- [Instructions to follow]
Go through the listing below and gather every line with the word "across".

- [Dataset entries]
╔══

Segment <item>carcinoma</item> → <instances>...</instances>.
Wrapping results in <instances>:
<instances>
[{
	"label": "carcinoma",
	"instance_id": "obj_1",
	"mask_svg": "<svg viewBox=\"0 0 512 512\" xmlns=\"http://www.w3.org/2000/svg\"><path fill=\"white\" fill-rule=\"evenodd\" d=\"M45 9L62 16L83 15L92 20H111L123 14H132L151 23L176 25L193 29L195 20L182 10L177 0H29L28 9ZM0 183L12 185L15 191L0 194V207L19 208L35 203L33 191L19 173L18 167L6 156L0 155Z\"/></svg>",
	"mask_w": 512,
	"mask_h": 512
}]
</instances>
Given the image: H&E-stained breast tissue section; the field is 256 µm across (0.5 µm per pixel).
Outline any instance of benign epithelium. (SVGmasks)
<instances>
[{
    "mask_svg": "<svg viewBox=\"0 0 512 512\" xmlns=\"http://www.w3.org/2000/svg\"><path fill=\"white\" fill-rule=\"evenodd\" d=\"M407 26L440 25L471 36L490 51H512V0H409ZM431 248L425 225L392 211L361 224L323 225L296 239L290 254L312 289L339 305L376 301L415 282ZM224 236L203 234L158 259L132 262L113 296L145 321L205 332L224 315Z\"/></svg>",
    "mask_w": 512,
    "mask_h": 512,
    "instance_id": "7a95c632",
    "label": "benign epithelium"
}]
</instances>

╚══
╔══

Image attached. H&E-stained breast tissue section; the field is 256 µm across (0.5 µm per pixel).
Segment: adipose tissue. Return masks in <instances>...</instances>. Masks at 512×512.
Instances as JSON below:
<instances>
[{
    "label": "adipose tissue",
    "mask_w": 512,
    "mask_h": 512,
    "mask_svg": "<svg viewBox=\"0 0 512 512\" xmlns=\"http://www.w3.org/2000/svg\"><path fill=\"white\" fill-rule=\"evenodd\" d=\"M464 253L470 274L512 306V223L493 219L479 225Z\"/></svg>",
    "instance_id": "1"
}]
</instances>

╚══
╔══

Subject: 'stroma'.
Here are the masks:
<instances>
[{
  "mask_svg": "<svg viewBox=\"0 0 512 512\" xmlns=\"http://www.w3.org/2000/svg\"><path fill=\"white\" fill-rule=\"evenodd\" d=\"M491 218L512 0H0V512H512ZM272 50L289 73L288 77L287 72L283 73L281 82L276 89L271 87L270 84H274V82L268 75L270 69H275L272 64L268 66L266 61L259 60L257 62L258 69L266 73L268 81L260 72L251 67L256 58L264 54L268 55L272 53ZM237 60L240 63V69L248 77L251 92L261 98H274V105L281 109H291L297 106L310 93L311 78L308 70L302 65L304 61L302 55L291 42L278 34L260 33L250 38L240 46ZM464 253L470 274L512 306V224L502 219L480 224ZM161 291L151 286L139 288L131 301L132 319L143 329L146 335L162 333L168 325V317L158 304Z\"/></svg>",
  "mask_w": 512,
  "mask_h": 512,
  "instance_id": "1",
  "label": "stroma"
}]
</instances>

╚══

- [Written response]
Given the image: H&E-stained breast tissue section; the field is 256 µm across (0.5 µm per pixel).
Image attached. H&E-stained breast tissue section; the field is 256 µm across (0.5 µm per pixel).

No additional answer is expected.